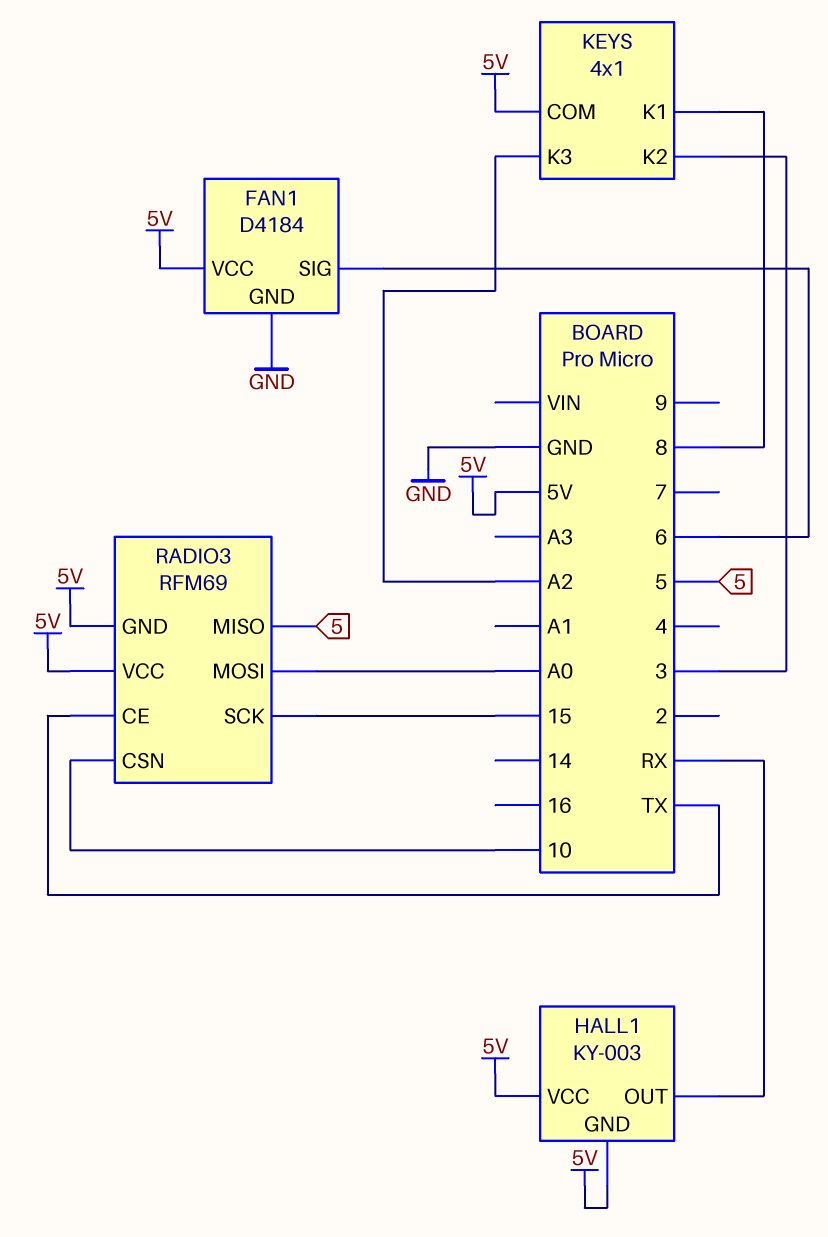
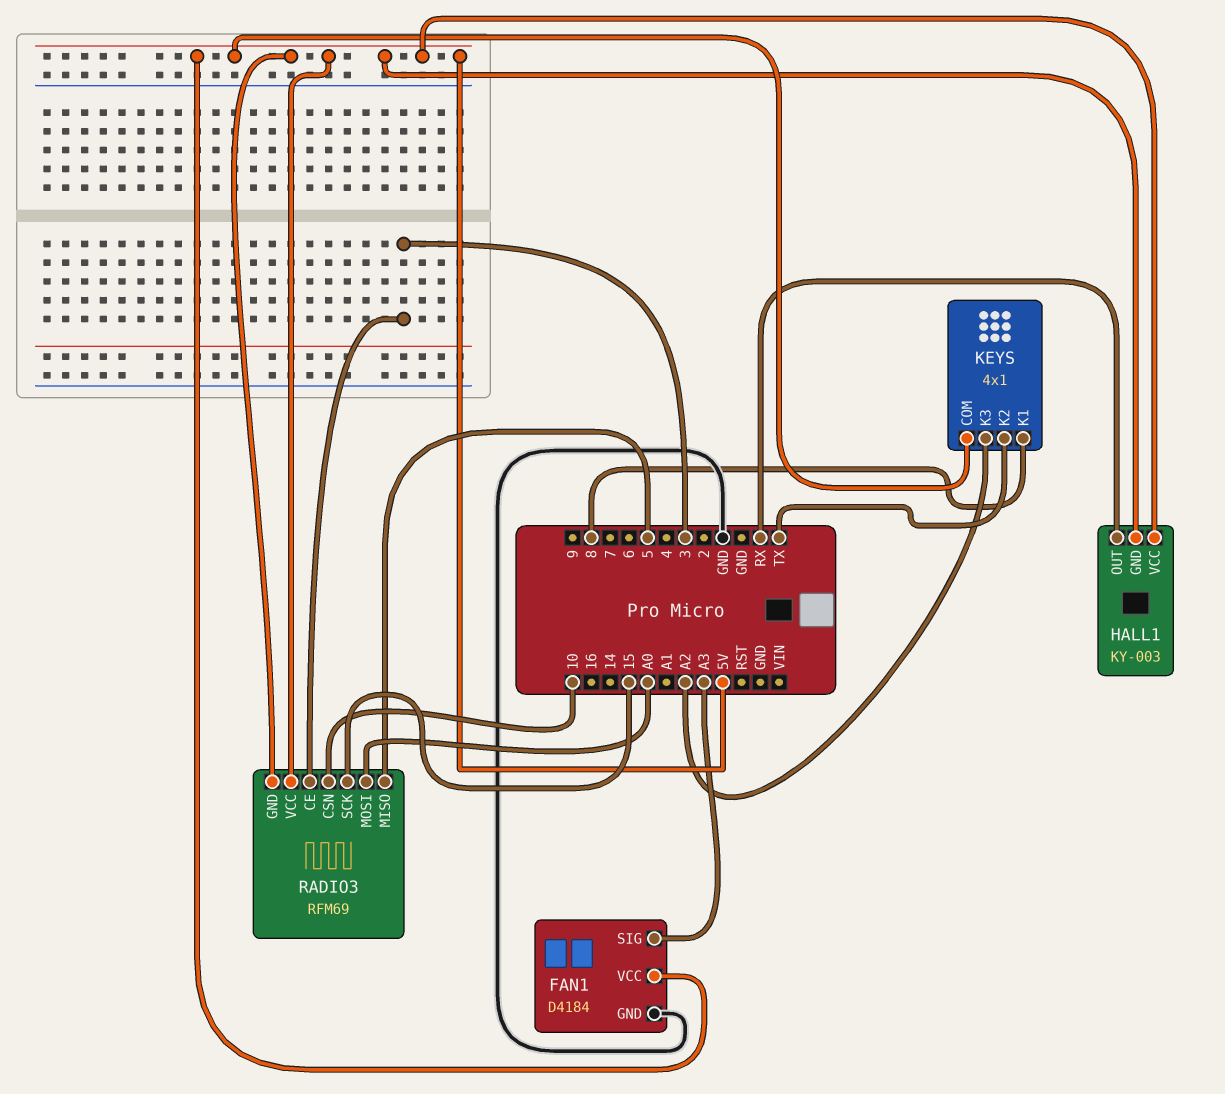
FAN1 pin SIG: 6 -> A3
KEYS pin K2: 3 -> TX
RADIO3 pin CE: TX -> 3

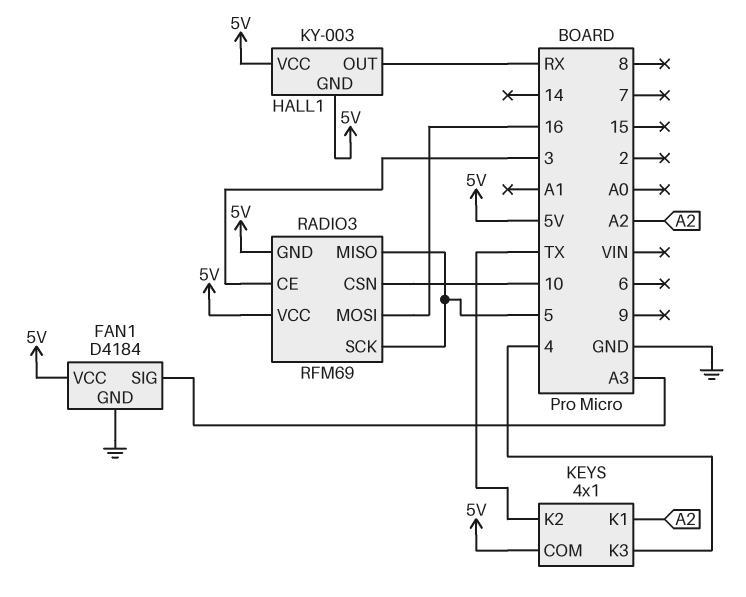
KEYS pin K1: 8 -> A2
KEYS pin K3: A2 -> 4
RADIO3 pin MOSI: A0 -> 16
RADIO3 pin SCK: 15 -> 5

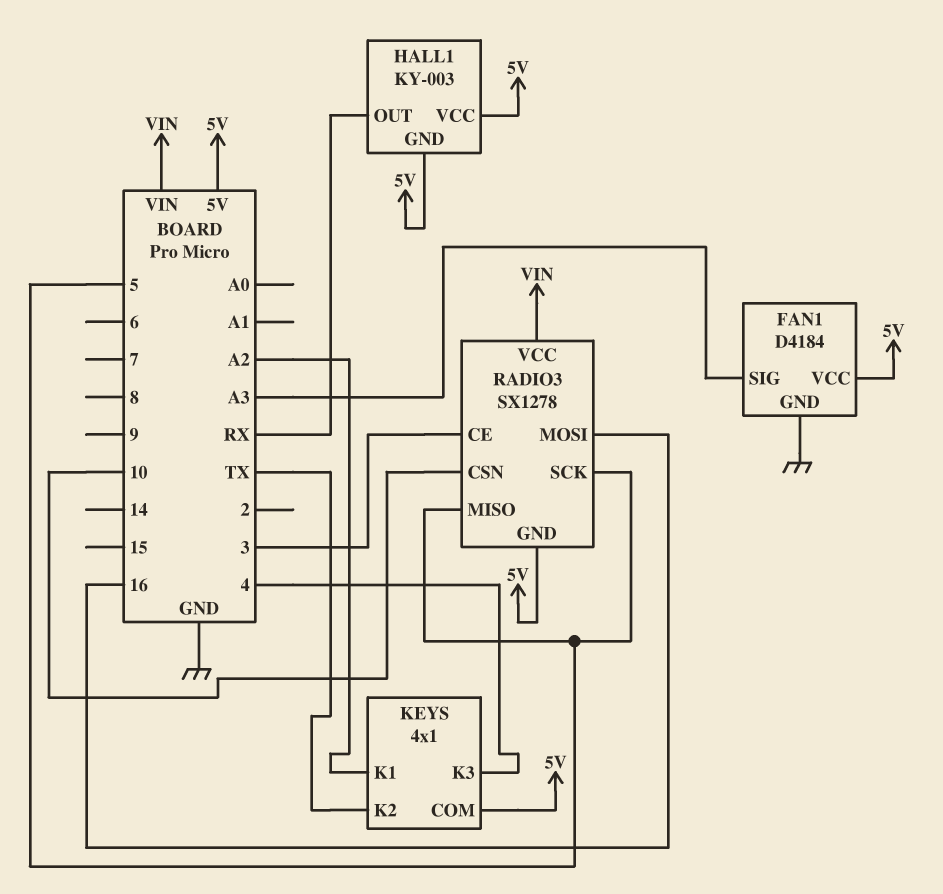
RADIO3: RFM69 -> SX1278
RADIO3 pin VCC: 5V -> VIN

# # # # # # #

_Exercise instructions_
Everything from the line with "KEYS pin K3: A2 -> 4" through the last line above must be repeated exactly, except the pictures.

_Your response_
KEYS pin K3: A2 -> 4
RADIO3 pin MOSI: A0 -> 16
RADIO3 pin SCK: 15 -> 5

RADIO3: RFM69 -> SX1278
RADIO3 pin VCC: 5V -> VIN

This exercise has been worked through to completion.